__WHAT YOU ARE ASKED TO DO__
Needed from the data below: all lines that contain the word "recolor".

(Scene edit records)

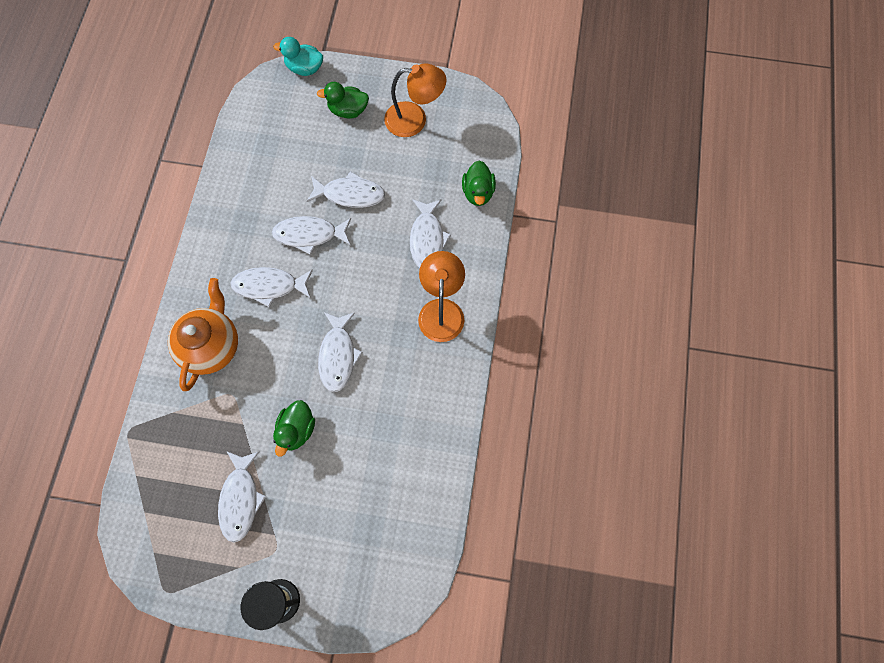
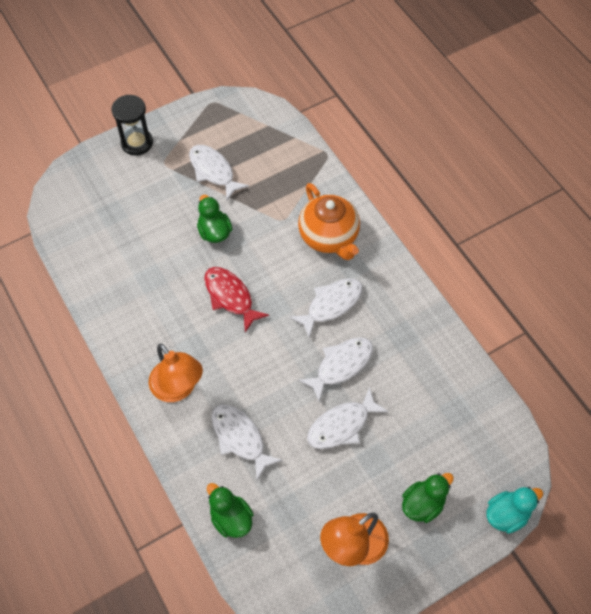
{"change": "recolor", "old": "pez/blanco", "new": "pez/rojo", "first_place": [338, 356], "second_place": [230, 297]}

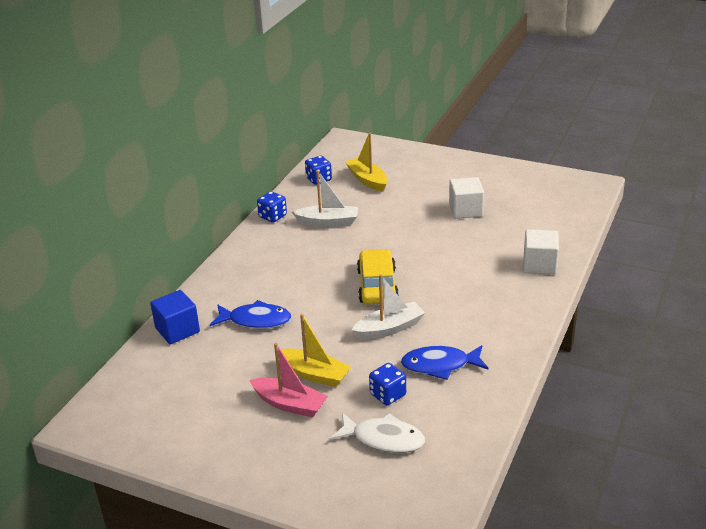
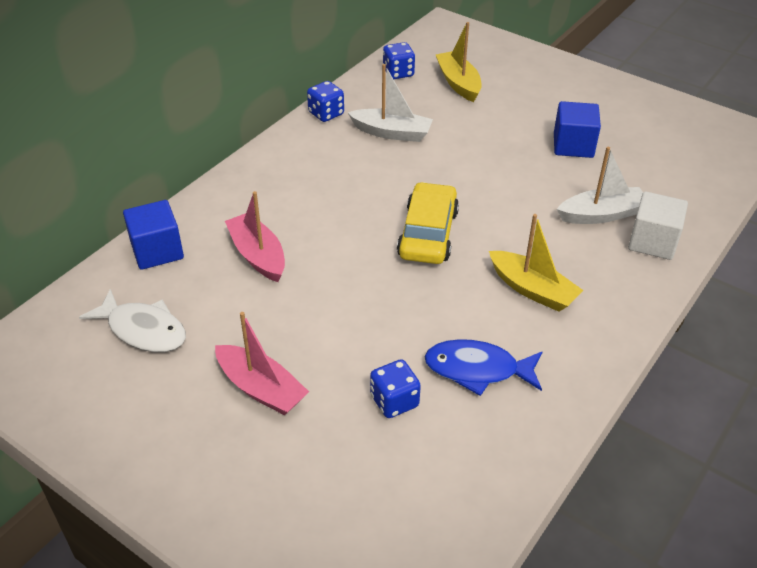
{"change": "replace", "old": "pez/azul", "new": "barco/rosa", "first_place": [255, 320], "second_place": [258, 255]}
{"change": "move", "old": "barco/amarillo", "first_place": [314, 374], "second_place": [532, 289]}
{"change": "move", "old": "pez/blanco", "first_place": [383, 439], "second_place": [143, 330]}
{"change": "move", "old": "barco/blanco", "first_place": [389, 328], "second_place": [601, 214]}
{"change": "recolor", "old": "cubo/blanco", "new": "cubo/azul", "first_place": [465, 210], "second_place": [573, 145]}

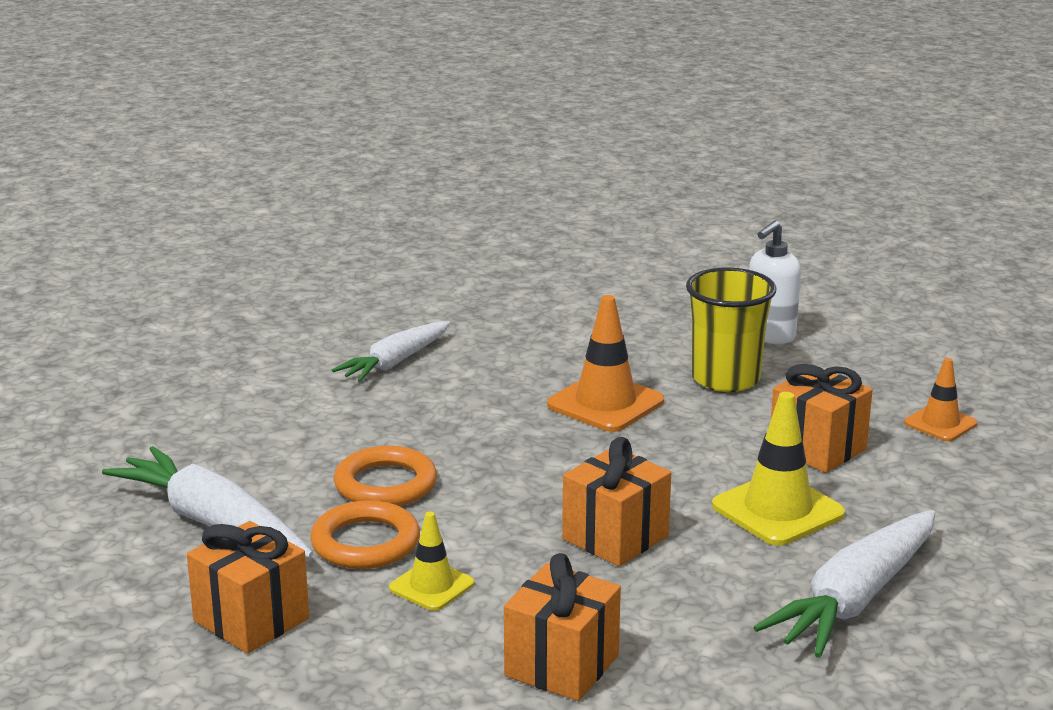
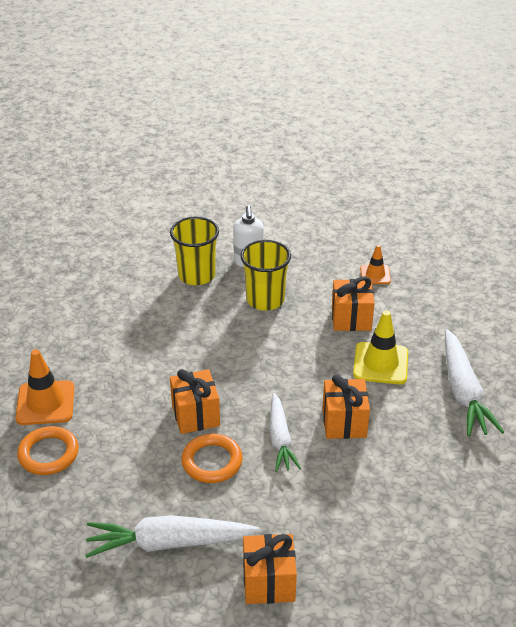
{"change": "move", "old": "anillo/naranja", "first_place": [365, 543], "second_place": [48, 454]}
{"change": "move", "old": "zanahoria/blanco", "first_place": [395, 362], "second_place": [280, 439]}
{"change": "delete", "old": "cono de tráfico/amarillo", "first_place": [431, 586]}
{"change": "move", "old": "regalo/naranja", "first_place": [561, 665], "second_place": [195, 415]}
{"change": "move", "old": "cono de tráfico/naranja", "first_place": [605, 403], "second_place": [45, 403]}
{"change": "insert", "new": "vaso/amarillo", "second_place": [196, 275]}

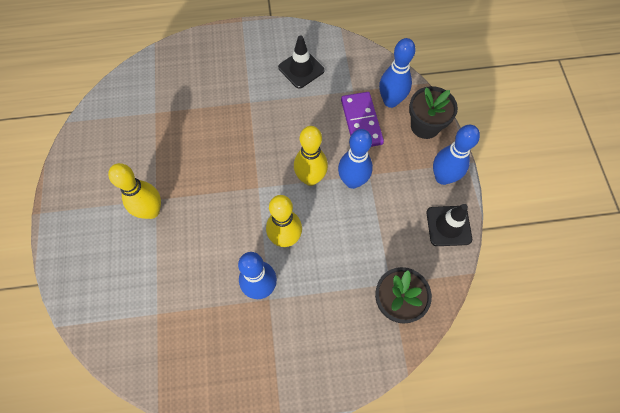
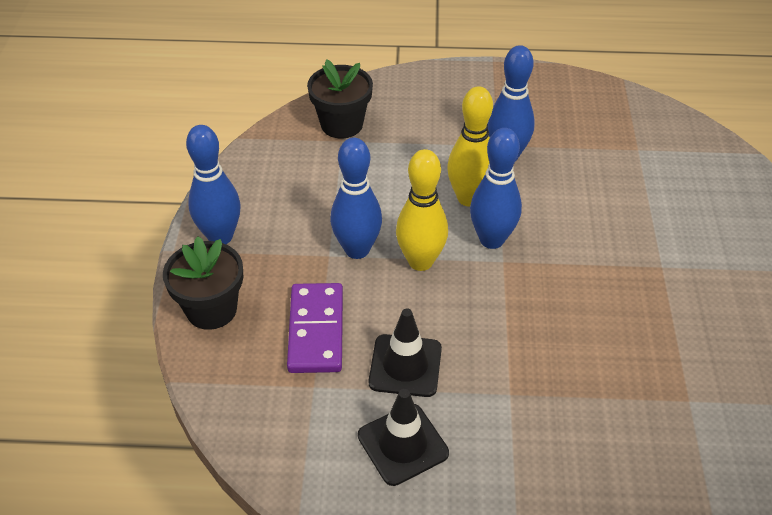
{"change": "delete", "old": "bolo/amarillo", "first_place": [151, 211]}
{"change": "move", "old": "bolo/azul", "first_place": [390, 101], "second_place": [491, 240]}
{"change": "move", "old": "cono de tráfico/negro", "first_place": [448, 226], "second_place": [405, 366]}

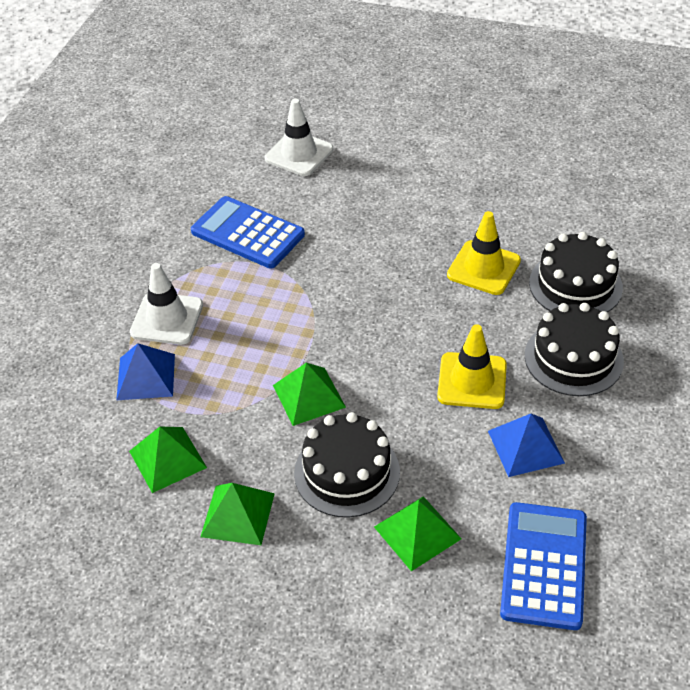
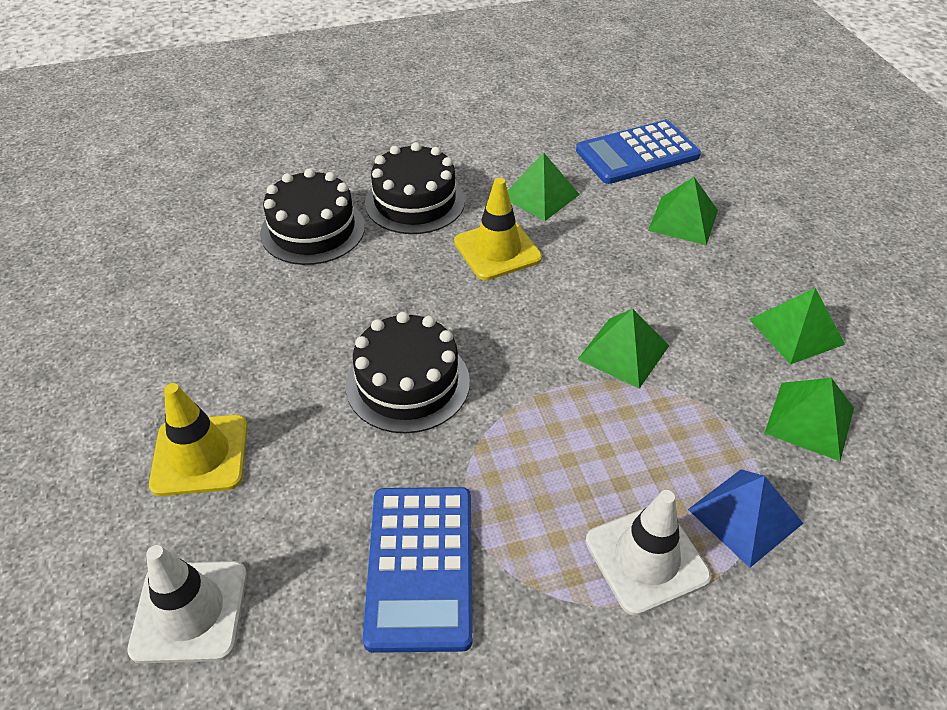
{"change": "move", "old": "tarta/negro", "first_place": [347, 472], "second_place": [408, 383]}
{"change": "move", "old": "cono de tráfico/amarillo", "first_place": [483, 268], "second_place": [200, 455]}
{"change": "recolor", "old": "pirámide/azul", "new": "pirámide/verde", "first_place": [525, 446], "second_place": [540, 196]}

__WRITTEN ANSWER__
{"change": "recolor", "old": "pez/blanco", "new": "pez/rojo", "first_place": [338, 356], "second_place": [230, 297]}
{"change": "recolor", "old": "cubo/blanco", "new": "cubo/azul", "first_place": [465, 210], "second_place": [573, 145]}
{"change": "recolor", "old": "pirámide/azul", "new": "pirámide/verde", "first_place": [525, 446], "second_place": [540, 196]}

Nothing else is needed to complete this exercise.